** Task prompt **
Locate every line in the records below that contains the string "time", treating uppercase and lowercase as distinct, and copy each such line.
◆ ◆ ◆ ◆ ◆ ◆ ◆
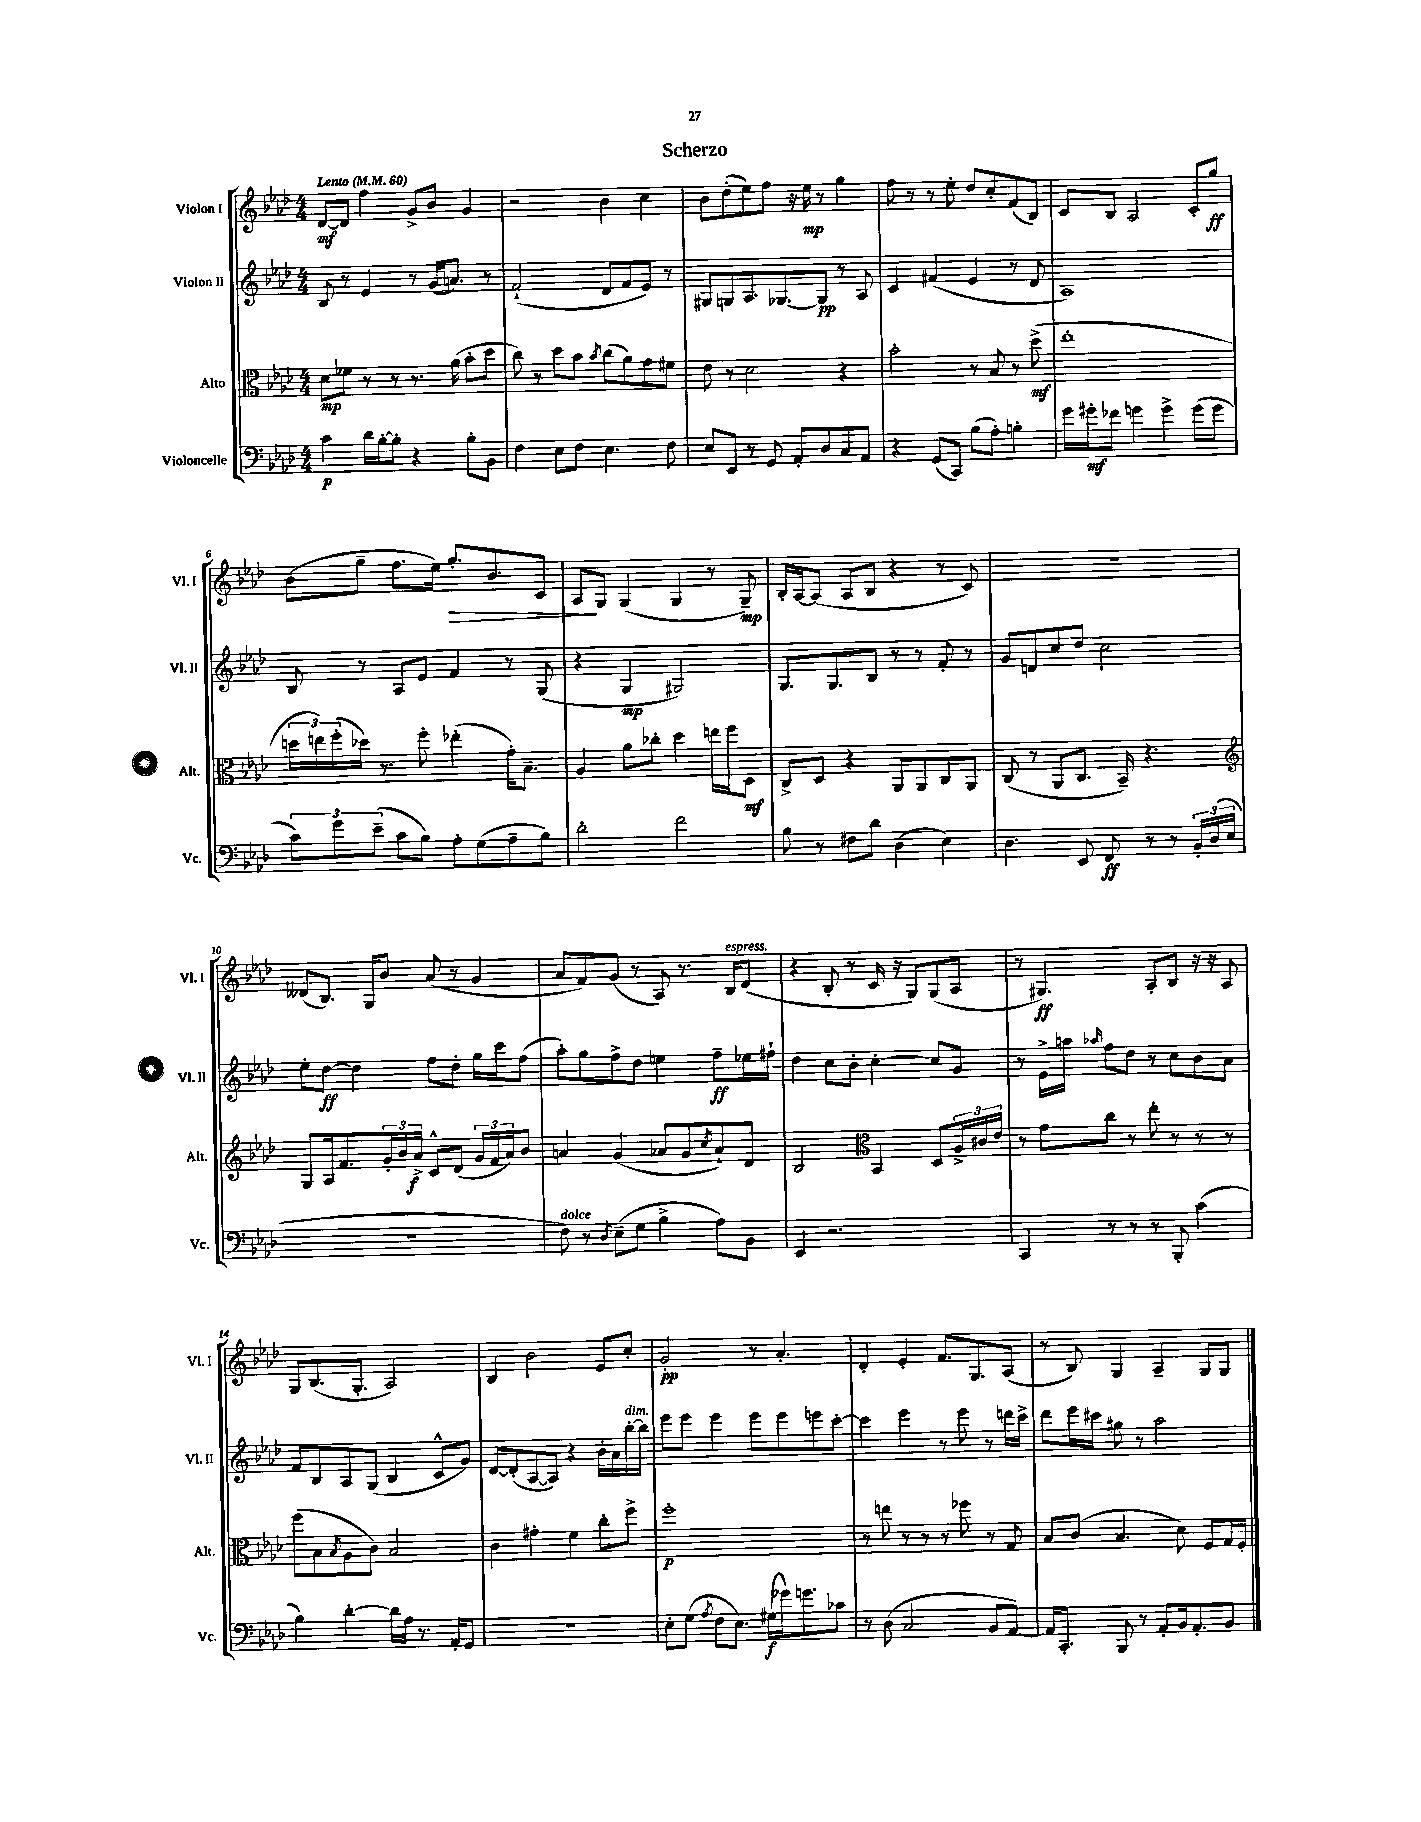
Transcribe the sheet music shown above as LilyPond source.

\header { title = "Scherzo" }
<<
\new StaffGroup <<
\new Staff = "s0" \with { instrumentName = "Violon I" shortInstrumentName = "Vl. I" } {
    \clef treble \key aes \major \numericTimeSignature \time 4/4 \tempo "Lento" 4 = 60
    des'8~\mf des'8 f''4 g'8-> bes'8 g'4 |
    r2 bes'4 c''4 |
    bes'8 des''8-.( ees''8) f''8 r16 ees''16\mp r8 g''4 |
    f''8 r8 r8 ees''8-. des''8 c''8-. f'8( bes8) |
    c'8 bes8 aes2 c'8-. g''8\ff |
    bes'8( g''8-- f''8. ees''16) g''8.-.\> bes'8. c'8 |
    aes8\! g8 g4( g4 r8 g8--\mp) |
    bes16-. aes16~ aes8( aes8 bes8 r4 r8 c'8) |
    R1 |
    deses'8( bes8.) g16 bes'8 aes'8( r8 g'4 |
    aes'8 f'8) g'8( r8 aes8) r8. bes16^\markup { \italic "espress." } des'8( |
    r4 bes8-. r8 c'16 r16 g8) g8( aes8 |
    r8 gis4.\ff) aes8-. bes8 r16 r16 aes8 |
    g8 bes8.( g8.-. aes2) |
    bes4 bes'2 ees'8 c''8-. |
    g'2-.\pp r8 aes'4.-. |
    des'4-. ees'4-. f'8. g8. aes8( |
    r8 bes8) g4 aes4-- g8 g8 \bar "|." |
}
\new Staff = "s1" \with { instrumentName = "Violon II" shortInstrumentName = "Vl. II" } {
    \clef treble \key aes \major \numericTimeSignature \time 4/4
    bes8 r8 ees'4 r8 g'16( a'8.) r8 |
    f'2-!( des'8 f'8 ees'8) r8 |
    gis8 g8 aes8. ges8.~ ges8\pp r8 aes8 |
    c'4 fis'4( ees'4 r8 des'8 |
    aes1) |
    bes8 r8 aes8 ees'8 f'4 r8 g8( |
    r4 g4\mp gis2) |
    g8. g8. bes8 r8 r8 f'8-. r8 |
    g'8 d'8 c''8 des''8 c''2 |
    ees''8-. des''8~\ff des''4 f''8 des''8-. g''16 c'''16 f''8( |
    aes''8-.) g''8 f''8-> des''8 e''4 f''8--\ff ees''16 fis''16-! |
    des''4 c''8 bes'8-. c''4~-. c''8 g'8 |
    r8 ees'16-> a''16 \grace { aes''16 } f''8 des''8 r8 c''8 bes'8 aes'8 |
    f'8 bes8 aes8 g8( bes4 c'8-^ g'8) |
    des'8~ des'8-.( aes8~ aes8) r4 bes'16-. aes'16 bes''16~-.^\markup { \italic "dim." } bes''16 |
    ees'''8 ees'''8 ees'''4 ees'''8 ees'''8 e'''8 c'''8~-. |
    c'''4 ees'''4 r8 ees'''8 r8 d'''16 c'''16-> |
    des'''8 ees'''16 cis'''16 gis''8 r8 aes''2 \bar "|." |
}
\new Staff = "s2" \with { instrumentName = "Alto" shortInstrumentName = "Alt." } {
    \clef alto \key aes \major \numericTimeSignature \time 4/4
    des'8\mp fes'8 r8 r8 r8. aes'16( bes'8-. des''8 |
    c''8) r8 des''8 bes'8 \acciaccatura { bes'8 } c''8( aes'8) g'8 fis'8 |
    ees'8 r8 des'2 r4 |
    bes'2-. r8 bes8 r8 des''8->\mf( |
    ees''1-. |
    \tuplet 3/2 { d''16 e''16) f''16-.( } des''16) r8. f''8-. ees''4-.( g'16-.) bes8.-- |
    aes4 aes'8 ces''8-. des''4 e''16 f''16 des8\mf |
    c8-> des8 r4 aes,8 aes,8 c8 aes,8 |
    c8( r8 aes,8 c8. bes,16--) r4. |
    \clef treble g8 aes16 f'8. \tuplet 3/2 { g'16-. bes'16 aes'16->\f } c'8-^ des'8( \tuplet 3/2 { g'16 f'16 aes'16) } bes'8 |
    a'4 g'4( aes'8 g'8 \acciaccatura { c''8 } aes'8-!) des'8 |
    bes2 \clef alto bes,4 des8 \tuplet 3/2 { aes16-> cis'16 ees'16 } |
    r8 g'8 c''8 r8 ees''8-. r8 r8 r8 |
    f''8( bes8 \acciaccatura { bes8 } aes8 c'8) bes2 |
    c'4 gis'4-. f'4 c''8-. f''8-> |
    f''1-.\p |
    r8 e''8 r8 r8 r8 fes''8 r8 g8 |
    bes8 c'8( bes4. des'8) f8 g16 f16-. \bar "|." |
}
\new Staff = "s3" \with { instrumentName = "Violoncelle" shortInstrumentName = "Vc." } {
    \clef bass \key aes \major \numericTimeSignature \time 4/4
    c'4\p des'16 bes16~-. bes8-. r4 bes8-. bes,8 |
    f4 ees8 f8 ees4. f8 |
    ees8 ees,8 r8 g,8 aes,8-. des8 c8 aes,8 |
    r4 g,8( c,8) bes8( aes8-.) b4-. |
    g'16 gis'16-.\mf fes'8 g'4 g'4-> g'8( g'8 |
    \tuplet 3/2 { c'8) g'8 ees'8--( } c'8 bes8) aes8-. g8( aes8-- bes8) |
    des'2-. f'2 |
    bes8 r8 fis8 des'8 des4( ees4) |
    des4. ees,8 f,8\ff r8 r8 \tuplet 3/2 { bes,16-. des16( ees16 } |
    R1 |
    f8^\markup { \italic "dolce" }) r8 \acciaccatura { des8 } ees8--( g8 bes4-> aes8) bes,8 |
    ees,4 r2. |
    c,4 r8 r8 r8 bes,,8-. c'4( |
    bes4) des'4~-. des'16 aes16 r8. aes,16-. g,8 |
    R1 |
    ees8-. g8( \acciaccatura { aes8 } f8 ees8.) gis16\f( ges'16) g'8. ces'8 |
    r8 des8( c2 bes,8 aes,8~) |
    aes,16 c,8.-. bes,,8 r8 aes,8-. bes,16 aes,8.-. bes,8 \bar "|." |
}
>>
>>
◆ ◆ ◆ ◆ ◆ ◆ ◆
** Solved problem **
    \clef treble \key aes \major \numericTimeSignature \time 4/4 \tempo "Lento" 4 = 60
    \clef treble \key aes \major \numericTimeSignature \time 4/4
    \clef alto \key aes \major \numericTimeSignature \time 4/4
    \clef bass \key aes \major \numericTimeSignature \time 4/4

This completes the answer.